Try it ->
If a line in the records below contains the word "marker", return that line.

Extracted information ->
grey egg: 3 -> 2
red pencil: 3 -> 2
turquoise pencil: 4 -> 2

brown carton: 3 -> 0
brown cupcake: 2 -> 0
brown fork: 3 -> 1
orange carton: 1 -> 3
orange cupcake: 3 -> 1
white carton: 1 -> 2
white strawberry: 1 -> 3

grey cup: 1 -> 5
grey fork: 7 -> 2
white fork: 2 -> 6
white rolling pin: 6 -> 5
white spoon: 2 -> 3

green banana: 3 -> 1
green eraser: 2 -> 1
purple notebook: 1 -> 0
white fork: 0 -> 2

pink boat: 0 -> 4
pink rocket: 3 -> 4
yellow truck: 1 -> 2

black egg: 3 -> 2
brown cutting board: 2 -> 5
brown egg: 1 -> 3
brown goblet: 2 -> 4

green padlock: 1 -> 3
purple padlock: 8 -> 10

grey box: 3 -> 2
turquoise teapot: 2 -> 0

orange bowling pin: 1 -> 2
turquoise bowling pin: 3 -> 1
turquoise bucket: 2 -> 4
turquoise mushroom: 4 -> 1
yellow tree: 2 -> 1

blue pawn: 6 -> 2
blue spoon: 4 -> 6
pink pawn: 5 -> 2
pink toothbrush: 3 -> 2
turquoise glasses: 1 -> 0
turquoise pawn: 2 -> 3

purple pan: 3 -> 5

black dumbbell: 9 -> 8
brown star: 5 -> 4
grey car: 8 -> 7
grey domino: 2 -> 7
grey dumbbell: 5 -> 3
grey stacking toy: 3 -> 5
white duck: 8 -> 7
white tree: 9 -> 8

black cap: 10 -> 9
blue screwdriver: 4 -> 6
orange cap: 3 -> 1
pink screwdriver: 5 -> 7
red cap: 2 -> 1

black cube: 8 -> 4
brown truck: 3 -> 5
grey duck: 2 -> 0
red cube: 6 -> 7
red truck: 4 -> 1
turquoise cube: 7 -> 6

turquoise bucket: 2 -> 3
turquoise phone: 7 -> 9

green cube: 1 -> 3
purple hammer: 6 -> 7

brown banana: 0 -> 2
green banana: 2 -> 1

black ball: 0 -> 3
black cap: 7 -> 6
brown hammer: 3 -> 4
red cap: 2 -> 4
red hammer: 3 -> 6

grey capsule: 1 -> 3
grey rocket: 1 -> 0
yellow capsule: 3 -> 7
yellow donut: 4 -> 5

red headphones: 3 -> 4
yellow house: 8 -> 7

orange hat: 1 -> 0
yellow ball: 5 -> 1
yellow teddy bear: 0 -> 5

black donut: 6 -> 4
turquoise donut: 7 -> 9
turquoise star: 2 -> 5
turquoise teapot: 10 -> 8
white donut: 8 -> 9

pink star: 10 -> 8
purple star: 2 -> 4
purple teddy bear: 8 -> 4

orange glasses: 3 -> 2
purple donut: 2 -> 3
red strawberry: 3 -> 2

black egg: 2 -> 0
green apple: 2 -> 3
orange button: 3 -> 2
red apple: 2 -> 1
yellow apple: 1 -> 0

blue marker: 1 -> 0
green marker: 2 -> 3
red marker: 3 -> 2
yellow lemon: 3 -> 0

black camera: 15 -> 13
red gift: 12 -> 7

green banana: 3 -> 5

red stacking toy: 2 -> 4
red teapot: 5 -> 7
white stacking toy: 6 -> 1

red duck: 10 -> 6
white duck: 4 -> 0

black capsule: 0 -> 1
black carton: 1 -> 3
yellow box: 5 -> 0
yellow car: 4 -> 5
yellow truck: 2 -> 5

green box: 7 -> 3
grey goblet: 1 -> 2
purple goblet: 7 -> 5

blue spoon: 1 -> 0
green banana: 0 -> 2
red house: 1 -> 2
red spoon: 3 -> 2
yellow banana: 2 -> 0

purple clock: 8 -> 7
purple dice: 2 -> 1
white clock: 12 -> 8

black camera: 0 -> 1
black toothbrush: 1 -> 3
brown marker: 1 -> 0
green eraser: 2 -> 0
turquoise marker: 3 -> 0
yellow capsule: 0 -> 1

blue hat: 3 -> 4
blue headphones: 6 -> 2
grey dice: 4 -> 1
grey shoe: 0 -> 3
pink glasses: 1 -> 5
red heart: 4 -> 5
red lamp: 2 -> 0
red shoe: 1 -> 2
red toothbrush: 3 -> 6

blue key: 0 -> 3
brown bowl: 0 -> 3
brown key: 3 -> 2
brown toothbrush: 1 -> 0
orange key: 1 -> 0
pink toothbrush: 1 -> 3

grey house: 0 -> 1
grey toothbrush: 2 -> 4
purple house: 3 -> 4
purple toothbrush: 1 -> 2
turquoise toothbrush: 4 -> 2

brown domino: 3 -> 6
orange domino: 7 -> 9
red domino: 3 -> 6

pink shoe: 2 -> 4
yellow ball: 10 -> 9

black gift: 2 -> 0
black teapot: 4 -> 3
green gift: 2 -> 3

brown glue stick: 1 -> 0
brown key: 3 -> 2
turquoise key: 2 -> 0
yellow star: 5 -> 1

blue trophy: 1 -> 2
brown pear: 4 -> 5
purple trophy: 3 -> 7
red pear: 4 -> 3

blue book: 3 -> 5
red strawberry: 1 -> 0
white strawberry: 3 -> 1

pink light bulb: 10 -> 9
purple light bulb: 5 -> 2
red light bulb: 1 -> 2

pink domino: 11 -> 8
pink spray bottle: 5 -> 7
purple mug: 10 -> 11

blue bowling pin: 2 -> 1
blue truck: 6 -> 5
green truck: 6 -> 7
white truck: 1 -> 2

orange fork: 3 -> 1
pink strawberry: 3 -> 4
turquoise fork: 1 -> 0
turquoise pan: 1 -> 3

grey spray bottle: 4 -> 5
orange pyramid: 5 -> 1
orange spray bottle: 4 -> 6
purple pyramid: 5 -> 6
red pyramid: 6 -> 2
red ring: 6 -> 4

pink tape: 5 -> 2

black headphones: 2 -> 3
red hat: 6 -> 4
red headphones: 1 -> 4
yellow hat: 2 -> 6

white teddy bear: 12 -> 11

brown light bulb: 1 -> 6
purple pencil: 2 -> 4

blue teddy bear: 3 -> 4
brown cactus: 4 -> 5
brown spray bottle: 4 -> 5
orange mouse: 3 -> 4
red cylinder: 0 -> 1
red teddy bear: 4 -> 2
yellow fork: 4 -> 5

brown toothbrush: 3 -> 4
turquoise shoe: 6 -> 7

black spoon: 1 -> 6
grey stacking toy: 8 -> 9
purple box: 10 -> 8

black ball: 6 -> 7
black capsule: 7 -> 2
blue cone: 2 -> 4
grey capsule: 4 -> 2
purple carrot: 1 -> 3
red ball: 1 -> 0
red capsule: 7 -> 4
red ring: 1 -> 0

Answer area ->
blue marker: 1 -> 0
green marker: 2 -> 3
red marker: 3 -> 2
brown marker: 1 -> 0
turquoise marker: 3 -> 0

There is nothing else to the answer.